Aerial scene parsing data »

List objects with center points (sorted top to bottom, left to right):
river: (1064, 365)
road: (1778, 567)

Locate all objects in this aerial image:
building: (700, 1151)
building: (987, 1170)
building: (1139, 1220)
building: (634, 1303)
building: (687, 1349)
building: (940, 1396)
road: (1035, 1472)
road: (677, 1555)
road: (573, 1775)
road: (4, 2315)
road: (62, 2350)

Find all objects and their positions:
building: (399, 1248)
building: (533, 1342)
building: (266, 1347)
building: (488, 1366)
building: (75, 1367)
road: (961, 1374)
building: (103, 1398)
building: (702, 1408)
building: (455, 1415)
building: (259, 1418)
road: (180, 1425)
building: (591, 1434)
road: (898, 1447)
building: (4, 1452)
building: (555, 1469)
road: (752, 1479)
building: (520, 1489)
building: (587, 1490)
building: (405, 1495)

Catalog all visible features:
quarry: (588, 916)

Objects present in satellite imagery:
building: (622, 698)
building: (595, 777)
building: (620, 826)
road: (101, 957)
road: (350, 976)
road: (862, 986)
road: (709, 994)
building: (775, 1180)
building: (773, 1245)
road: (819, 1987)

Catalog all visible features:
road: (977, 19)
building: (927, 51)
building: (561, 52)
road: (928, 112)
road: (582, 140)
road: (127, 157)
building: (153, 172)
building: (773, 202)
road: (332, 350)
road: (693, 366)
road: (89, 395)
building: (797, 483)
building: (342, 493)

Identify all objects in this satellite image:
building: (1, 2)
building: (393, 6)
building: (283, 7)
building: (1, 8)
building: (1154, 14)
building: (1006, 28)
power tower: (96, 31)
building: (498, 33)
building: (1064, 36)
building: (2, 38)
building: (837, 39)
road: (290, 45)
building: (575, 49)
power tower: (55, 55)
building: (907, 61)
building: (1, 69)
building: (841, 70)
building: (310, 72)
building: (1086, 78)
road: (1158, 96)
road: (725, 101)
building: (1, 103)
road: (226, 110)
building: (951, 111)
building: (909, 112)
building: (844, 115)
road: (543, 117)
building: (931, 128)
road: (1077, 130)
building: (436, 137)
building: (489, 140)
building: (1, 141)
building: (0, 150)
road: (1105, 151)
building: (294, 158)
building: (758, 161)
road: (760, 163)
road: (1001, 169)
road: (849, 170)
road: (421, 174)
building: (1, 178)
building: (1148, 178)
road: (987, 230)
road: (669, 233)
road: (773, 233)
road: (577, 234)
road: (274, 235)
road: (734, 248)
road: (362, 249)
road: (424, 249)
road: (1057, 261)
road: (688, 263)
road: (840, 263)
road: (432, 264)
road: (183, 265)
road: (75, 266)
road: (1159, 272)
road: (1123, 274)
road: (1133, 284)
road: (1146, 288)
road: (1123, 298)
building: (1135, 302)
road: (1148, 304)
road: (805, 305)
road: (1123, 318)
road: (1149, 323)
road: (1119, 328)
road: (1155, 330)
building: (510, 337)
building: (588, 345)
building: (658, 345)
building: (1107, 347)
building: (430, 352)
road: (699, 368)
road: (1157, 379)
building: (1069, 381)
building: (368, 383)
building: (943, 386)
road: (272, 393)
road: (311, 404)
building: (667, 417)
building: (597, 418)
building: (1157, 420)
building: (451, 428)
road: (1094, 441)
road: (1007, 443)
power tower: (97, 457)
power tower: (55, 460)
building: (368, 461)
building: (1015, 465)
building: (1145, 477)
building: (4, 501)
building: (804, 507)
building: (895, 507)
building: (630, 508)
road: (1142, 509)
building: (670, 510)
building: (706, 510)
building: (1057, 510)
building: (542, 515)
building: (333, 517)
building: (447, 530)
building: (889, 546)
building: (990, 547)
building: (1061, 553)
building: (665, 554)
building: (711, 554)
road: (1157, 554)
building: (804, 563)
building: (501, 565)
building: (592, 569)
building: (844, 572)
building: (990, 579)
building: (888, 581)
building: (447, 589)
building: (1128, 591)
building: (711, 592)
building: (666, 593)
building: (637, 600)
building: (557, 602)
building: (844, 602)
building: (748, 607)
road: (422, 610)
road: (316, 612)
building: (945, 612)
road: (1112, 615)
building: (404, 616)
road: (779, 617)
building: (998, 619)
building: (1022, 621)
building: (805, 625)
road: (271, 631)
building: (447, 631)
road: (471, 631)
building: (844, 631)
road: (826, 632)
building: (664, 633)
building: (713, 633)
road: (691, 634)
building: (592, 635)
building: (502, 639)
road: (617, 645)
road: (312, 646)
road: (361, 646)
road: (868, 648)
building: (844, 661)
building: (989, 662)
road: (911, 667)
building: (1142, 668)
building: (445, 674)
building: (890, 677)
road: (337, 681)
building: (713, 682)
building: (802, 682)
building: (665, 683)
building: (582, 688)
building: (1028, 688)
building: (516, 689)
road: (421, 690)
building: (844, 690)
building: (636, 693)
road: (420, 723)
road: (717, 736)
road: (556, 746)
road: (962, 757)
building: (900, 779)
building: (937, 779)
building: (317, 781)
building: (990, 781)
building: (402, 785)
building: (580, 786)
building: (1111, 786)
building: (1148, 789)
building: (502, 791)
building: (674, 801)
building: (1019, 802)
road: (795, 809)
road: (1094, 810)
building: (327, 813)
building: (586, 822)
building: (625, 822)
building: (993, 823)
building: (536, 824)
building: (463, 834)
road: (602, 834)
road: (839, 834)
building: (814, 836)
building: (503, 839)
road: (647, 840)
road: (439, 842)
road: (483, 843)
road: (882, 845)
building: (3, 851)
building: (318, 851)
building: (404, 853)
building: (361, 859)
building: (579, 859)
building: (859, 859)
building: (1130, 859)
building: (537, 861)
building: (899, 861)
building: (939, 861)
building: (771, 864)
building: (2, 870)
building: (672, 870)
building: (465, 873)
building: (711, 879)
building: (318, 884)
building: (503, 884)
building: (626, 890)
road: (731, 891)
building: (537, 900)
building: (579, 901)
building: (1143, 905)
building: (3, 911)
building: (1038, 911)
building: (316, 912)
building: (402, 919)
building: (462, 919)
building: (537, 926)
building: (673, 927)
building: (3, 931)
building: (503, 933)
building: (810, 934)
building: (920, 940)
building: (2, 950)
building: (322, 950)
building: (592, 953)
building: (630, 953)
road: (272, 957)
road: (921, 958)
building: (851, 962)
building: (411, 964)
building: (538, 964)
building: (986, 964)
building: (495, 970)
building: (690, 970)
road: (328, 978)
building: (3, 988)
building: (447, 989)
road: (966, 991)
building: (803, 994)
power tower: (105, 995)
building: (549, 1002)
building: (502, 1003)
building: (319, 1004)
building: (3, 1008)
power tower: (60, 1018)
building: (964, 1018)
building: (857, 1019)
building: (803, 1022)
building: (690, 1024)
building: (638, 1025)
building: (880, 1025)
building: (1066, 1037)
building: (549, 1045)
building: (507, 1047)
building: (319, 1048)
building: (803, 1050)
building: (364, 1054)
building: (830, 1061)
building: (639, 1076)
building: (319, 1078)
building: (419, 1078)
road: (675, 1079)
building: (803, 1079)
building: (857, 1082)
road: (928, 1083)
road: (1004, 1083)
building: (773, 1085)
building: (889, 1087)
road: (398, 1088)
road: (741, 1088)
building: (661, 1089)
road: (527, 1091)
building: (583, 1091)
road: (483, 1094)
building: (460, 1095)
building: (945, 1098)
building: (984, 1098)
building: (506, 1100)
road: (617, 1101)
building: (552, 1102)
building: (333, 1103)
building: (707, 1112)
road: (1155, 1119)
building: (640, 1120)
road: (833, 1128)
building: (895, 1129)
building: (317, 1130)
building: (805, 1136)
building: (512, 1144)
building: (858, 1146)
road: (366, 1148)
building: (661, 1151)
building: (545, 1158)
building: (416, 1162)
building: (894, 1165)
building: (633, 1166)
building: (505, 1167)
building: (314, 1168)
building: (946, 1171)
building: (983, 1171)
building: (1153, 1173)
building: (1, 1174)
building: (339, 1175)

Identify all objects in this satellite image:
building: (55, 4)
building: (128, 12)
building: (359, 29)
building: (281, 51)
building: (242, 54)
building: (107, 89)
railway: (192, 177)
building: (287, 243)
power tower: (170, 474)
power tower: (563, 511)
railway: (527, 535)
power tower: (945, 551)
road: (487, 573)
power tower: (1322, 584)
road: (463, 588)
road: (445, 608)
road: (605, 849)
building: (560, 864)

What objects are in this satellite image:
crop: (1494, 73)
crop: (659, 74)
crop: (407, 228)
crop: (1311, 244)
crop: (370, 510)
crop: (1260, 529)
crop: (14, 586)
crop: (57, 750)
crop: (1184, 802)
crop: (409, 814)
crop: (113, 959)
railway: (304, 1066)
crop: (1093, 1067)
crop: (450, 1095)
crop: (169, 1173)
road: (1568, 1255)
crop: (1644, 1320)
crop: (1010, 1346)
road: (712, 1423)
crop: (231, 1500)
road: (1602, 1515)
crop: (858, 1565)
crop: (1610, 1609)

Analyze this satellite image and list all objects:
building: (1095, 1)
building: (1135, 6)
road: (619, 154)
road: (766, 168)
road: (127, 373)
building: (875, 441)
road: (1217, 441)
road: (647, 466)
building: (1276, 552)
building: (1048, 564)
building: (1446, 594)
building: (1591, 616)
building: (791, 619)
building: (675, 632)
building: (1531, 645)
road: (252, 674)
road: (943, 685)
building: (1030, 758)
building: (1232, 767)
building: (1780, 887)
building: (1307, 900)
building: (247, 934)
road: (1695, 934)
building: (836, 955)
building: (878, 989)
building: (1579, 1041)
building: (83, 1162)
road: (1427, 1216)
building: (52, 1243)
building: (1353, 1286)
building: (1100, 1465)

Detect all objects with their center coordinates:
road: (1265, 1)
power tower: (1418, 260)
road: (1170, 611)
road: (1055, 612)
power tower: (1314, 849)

WHAT YOU WILL DO »
Counting only lines that contain the word "with", give the number found in the data, and nothing else.

WRITTEN SOLUTION »
2